** BEGIN Material to process **

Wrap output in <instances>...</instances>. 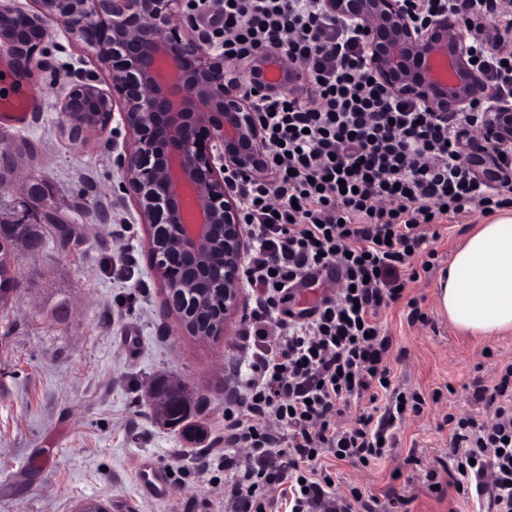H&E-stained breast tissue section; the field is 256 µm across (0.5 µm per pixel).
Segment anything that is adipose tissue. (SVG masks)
Listing matches in <instances>:
<instances>
[{"label":"adipose tissue","mask_w":512,"mask_h":512,"mask_svg":"<svg viewBox=\"0 0 512 512\" xmlns=\"http://www.w3.org/2000/svg\"><path fill=\"white\" fill-rule=\"evenodd\" d=\"M438 304L461 331H512V211L484 218L456 250Z\"/></svg>","instance_id":"ef3b65f1"}]
</instances>
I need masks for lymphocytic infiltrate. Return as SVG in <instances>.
I'll return each mask as SVG.
<instances>
[{"label": "lymphocytic infiltrate", "instance_id": "lymphocytic-infiltrate-1", "mask_svg": "<svg viewBox=\"0 0 512 512\" xmlns=\"http://www.w3.org/2000/svg\"><path fill=\"white\" fill-rule=\"evenodd\" d=\"M193 0L224 62L281 53L304 86L255 103L263 178L237 188L250 243L240 285L255 297L224 420V512H376L359 488L336 493L323 455L354 465L396 442L418 393L392 387L380 311L419 278L414 255L433 226L512 196L475 176L456 142L470 112L437 115L392 95L368 62L363 33L326 0ZM417 22L440 12L512 26L504 0H414ZM487 92L512 98V54L473 41ZM326 279L317 304L286 314L299 288ZM471 397L485 419L448 414V458L459 495L479 512H512V363ZM368 399L353 425L338 422Z\"/></svg>", "mask_w": 512, "mask_h": 512}]
</instances>
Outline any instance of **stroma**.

** END Material to process **

### Task details:
In the listing above, find the line containing "I need masks", then reproduce it and each line after it through the end, exactly and with nothing added.

### Complete response:
I need masks for lymphocytic infiltrate. Return as SVG in <instances>.
I'll return each mask as SVG.
<instances>
[{"label": "lymphocytic infiltrate", "instance_id": "lymphocytic-infiltrate-1", "mask_svg": "<svg viewBox=\"0 0 512 512\" xmlns=\"http://www.w3.org/2000/svg\"><path fill=\"white\" fill-rule=\"evenodd\" d=\"M193 0L224 62L281 53L304 86L255 103L263 178L237 188L250 243L240 285L255 297L224 420V512H376L359 488L336 493L323 455L354 465L396 442L418 393L392 387L380 311L419 278L414 255L433 226L512 196L475 176L456 142L470 112L437 115L392 95L368 62L363 33L326 0ZM417 22L440 12L512 26L504 0H414ZM487 92L512 98V54L473 41ZM326 279L317 304L286 314L299 288ZM471 397L485 419L448 414V458L459 495L479 512H512V363ZM368 399L353 425L338 422Z\"/></svg>", "mask_w": 512, "mask_h": 512}]
</instances>
Outline any instance of **stroma**.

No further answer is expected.